_WORK TO BE COMPLETED_
All lines in the data below carrying the string "LIGHT" are to be located and copied.

_MATERIAL PROVIDED_
▼▼▼

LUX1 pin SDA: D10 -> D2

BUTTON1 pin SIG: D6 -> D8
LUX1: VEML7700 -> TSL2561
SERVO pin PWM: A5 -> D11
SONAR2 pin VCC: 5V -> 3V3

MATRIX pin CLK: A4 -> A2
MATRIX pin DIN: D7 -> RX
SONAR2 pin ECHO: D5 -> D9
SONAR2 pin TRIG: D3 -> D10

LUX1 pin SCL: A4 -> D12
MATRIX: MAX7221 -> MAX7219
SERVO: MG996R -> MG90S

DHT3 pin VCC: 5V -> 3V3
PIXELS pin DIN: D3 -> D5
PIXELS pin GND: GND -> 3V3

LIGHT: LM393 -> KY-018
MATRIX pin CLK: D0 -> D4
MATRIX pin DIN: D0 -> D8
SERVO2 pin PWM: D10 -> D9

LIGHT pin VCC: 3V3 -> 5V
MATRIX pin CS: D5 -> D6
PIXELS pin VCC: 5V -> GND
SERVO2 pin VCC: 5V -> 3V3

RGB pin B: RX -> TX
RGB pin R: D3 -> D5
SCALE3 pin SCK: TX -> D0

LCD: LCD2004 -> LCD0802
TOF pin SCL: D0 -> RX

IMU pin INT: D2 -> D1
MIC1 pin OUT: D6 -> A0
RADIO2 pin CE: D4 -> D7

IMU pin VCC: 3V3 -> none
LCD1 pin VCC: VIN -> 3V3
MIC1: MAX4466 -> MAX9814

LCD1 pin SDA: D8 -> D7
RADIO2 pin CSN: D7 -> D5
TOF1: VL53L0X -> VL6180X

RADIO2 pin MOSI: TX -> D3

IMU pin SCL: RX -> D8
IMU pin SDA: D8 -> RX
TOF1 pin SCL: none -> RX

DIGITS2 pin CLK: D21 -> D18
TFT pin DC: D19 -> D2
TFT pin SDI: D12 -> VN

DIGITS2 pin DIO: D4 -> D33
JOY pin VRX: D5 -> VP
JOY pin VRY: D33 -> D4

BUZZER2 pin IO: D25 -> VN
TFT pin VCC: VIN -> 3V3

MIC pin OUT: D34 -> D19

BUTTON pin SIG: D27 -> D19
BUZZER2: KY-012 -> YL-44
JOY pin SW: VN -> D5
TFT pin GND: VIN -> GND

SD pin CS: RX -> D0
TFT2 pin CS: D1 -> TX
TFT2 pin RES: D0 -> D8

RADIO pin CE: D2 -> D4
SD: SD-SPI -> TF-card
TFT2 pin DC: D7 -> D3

▲▲▲

_RESULT FOR THIS TASK_
LIGHT: LM393 -> KY-018
LIGHT pin VCC: 3V3 -> 5V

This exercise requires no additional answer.